Here is a listing; restate all of it exactly.
□ □ □ □ □
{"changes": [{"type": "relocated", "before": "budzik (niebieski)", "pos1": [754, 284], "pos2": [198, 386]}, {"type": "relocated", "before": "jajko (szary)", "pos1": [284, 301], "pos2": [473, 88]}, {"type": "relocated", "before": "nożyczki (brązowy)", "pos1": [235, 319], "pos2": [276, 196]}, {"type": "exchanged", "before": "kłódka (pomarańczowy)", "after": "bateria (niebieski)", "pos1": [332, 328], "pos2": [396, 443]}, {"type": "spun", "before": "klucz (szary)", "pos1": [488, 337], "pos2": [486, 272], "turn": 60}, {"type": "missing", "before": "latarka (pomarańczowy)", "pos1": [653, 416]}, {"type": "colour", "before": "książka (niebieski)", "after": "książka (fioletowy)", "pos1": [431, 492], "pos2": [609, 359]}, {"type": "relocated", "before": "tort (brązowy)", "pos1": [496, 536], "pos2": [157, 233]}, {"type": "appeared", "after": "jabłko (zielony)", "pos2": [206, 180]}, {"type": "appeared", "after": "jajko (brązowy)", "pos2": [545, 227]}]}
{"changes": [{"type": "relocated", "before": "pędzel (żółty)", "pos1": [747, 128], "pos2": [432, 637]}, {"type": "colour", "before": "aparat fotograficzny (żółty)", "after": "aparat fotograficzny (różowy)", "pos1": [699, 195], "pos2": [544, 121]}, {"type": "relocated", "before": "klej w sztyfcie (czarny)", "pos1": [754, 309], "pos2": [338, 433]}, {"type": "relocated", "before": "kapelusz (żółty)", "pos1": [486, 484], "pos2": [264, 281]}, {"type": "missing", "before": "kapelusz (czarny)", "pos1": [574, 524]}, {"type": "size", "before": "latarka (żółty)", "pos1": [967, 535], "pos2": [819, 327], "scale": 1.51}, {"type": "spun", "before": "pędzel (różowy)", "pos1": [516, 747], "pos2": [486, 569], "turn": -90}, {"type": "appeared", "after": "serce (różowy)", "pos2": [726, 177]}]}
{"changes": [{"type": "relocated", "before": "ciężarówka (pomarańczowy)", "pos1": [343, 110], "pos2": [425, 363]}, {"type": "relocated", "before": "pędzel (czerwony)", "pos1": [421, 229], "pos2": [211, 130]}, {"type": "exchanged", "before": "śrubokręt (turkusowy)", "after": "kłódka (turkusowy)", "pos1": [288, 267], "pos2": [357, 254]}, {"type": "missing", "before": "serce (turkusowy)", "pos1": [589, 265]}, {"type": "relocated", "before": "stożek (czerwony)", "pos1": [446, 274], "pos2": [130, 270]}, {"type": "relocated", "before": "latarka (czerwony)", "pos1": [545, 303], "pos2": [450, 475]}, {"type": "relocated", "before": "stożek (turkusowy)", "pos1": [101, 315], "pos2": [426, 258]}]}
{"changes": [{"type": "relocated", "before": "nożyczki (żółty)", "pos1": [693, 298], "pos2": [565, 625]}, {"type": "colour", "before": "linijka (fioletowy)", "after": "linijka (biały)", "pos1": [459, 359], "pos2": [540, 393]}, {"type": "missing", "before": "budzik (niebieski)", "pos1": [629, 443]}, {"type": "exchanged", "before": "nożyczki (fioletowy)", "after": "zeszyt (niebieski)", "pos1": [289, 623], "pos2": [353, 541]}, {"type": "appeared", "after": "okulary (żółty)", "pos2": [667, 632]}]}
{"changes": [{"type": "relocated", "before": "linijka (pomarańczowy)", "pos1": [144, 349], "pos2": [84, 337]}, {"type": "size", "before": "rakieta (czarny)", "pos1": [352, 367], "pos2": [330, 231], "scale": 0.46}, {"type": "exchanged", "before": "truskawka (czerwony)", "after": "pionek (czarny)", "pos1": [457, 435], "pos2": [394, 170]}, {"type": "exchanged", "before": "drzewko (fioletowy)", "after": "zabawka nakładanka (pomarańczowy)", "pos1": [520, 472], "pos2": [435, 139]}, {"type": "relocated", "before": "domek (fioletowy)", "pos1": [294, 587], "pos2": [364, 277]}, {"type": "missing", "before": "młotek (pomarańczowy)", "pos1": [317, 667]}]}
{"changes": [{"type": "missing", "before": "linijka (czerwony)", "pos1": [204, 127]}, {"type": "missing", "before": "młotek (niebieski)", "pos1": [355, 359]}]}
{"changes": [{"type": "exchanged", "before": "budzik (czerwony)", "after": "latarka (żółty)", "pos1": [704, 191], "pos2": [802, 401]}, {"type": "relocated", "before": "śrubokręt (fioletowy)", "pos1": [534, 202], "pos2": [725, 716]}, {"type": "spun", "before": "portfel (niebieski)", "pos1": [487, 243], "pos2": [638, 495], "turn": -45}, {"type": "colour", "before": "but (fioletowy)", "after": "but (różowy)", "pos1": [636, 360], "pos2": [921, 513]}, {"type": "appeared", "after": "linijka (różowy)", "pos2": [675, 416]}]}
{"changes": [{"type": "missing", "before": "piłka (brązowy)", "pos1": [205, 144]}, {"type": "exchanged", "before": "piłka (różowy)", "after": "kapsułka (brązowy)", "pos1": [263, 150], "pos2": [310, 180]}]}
□ □ □ □ □
§ EXERCISE RESPONSE:
{"changes": [{"type": "relocated", "before": "budzik (niebieski)", "pos1": [754, 284], "pos2": [198, 386]}, {"type": "relocated", "before": "jajko (szary)", "pos1": [284, 301], "pos2": [473, 88]}, {"type": "relocated", "before": "nożyczki (brązowy)", "pos1": [235, 319], "pos2": [276, 196]}, {"type": "exchanged", "before": "kłódka (pomarańczowy)", "after": "bateria (niebieski)", "pos1": [332, 328], "pos2": [396, 443]}, {"type": "spun", "before": "klucz (szary)", "pos1": [488, 337], "pos2": [486, 272], "turn": 60}, {"type": "missing", "before": "latarka (pomarańczowy)", "pos1": [653, 416]}, {"type": "colour", "before": "książka (niebieski)", "after": "książka (fioletowy)", "pos1": [431, 492], "pos2": [609, 359]}, {"type": "relocated", "before": "tort (brązowy)", "pos1": [496, 536], "pos2": [157, 233]}, {"type": "appeared", "after": "jabłko (zielony)", "pos2": [206, 180]}, {"type": "appeared", "after": "jajko (brązowy)", "pos2": [545, 227]}]}
{"changes": [{"type": "relocated", "before": "pędzel (żółty)", "pos1": [747, 128], "pos2": [432, 637]}, {"type": "colour", "before": "aparat fotograficzny (żółty)", "after": "aparat fotograficzny (różowy)", "pos1": [699, 195], "pos2": [544, 121]}, {"type": "relocated", "before": "klej w sztyfcie (czarny)", "pos1": [754, 309], "pos2": [338, 433]}, {"type": "relocated", "before": "kapelusz (żółty)", "pos1": [486, 484], "pos2": [264, 281]}, {"type": "missing", "before": "kapelusz (czarny)", "pos1": [574, 524]}, {"type": "size", "before": "latarka (żółty)", "pos1": [967, 535], "pos2": [819, 327], "scale": 1.51}, {"type": "spun", "before": "pędzel (różowy)", "pos1": [516, 747], "pos2": [486, 569], "turn": -90}, {"type": "appeared", "after": "serce (różowy)", "pos2": [726, 177]}]}
{"changes": [{"type": "relocated", "before": "ciężarówka (pomarańczowy)", "pos1": [343, 110], "pos2": [425, 363]}, {"type": "relocated", "before": "pędzel (czerwony)", "pos1": [421, 229], "pos2": [211, 130]}, {"type": "exchanged", "before": "śrubokręt (turkusowy)", "after": "kłódka (turkusowy)", "pos1": [288, 267], "pos2": [357, 254]}, {"type": "missing", "before": "serce (turkusowy)", "pos1": [589, 265]}, {"type": "relocated", "before": "stożek (czerwony)", "pos1": [446, 274], "pos2": [130, 270]}, {"type": "relocated", "before": "latarka (czerwony)", "pos1": [545, 303], "pos2": [450, 475]}, {"type": "relocated", "before": "stożek (turkusowy)", "pos1": [101, 315], "pos2": [426, 258]}]}
{"changes": [{"type": "relocated", "before": "nożyczki (żółty)", "pos1": [693, 298], "pos2": [565, 625]}, {"type": "colour", "before": "linijka (fioletowy)", "after": "linijka (biały)", "pos1": [459, 359], "pos2": [540, 393]}, {"type": "missing", "before": "budzik (niebieski)", "pos1": [629, 443]}, {"type": "exchanged", "before": "nożyczki (fioletowy)", "after": "zeszyt (niebieski)", "pos1": [289, 623], "pos2": [353, 541]}, {"type": "appeared", "after": "okulary (żółty)", "pos2": [667, 632]}]}
{"changes": [{"type": "relocated", "before": "linijka (pomarańczowy)", "pos1": [144, 349], "pos2": [84, 337]}, {"type": "size", "before": "rakieta (czarny)", "pos1": [352, 367], "pos2": [330, 231], "scale": 0.46}, {"type": "exchanged", "before": "truskawka (czerwony)", "after": "pionek (czarny)", "pos1": [457, 435], "pos2": [394, 170]}, {"type": "exchanged", "before": "drzewko (fioletowy)", "after": "zabawka nakładanka (pomarańczowy)", "pos1": [520, 472], "pos2": [435, 139]}, {"type": "relocated", "before": "domek (fioletowy)", "pos1": [294, 587], "pos2": [364, 277]}, {"type": "missing", "before": "młotek (pomarańczowy)", "pos1": [317, 667]}]}
{"changes": [{"type": "missing", "before": "linijka (czerwony)", "pos1": [204, 127]}, {"type": "missing", "before": "młotek (niebieski)", "pos1": [355, 359]}]}
{"changes": [{"type": "exchanged", "before": "budzik (czerwony)", "after": "latarka (żółty)", "pos1": [704, 191], "pos2": [802, 401]}, {"type": "relocated", "before": "śrubokręt (fioletowy)", "pos1": [534, 202], "pos2": [725, 716]}, {"type": "spun", "before": "portfel (niebieski)", "pos1": [487, 243], "pos2": [638, 495], "turn": -45}, {"type": "colour", "before": "but (fioletowy)", "after": "but (różowy)", "pos1": [636, 360], "pos2": [921, 513]}, {"type": "appeared", "after": "linijka (różowy)", "pos2": [675, 416]}]}
{"changes": [{"type": "missing", "before": "piłka (brązowy)", "pos1": [205, 144]}, {"type": "exchanged", "before": "piłka (różowy)", "after": "kapsułka (brązowy)", "pos1": [263, 150], "pos2": [310, 180]}]}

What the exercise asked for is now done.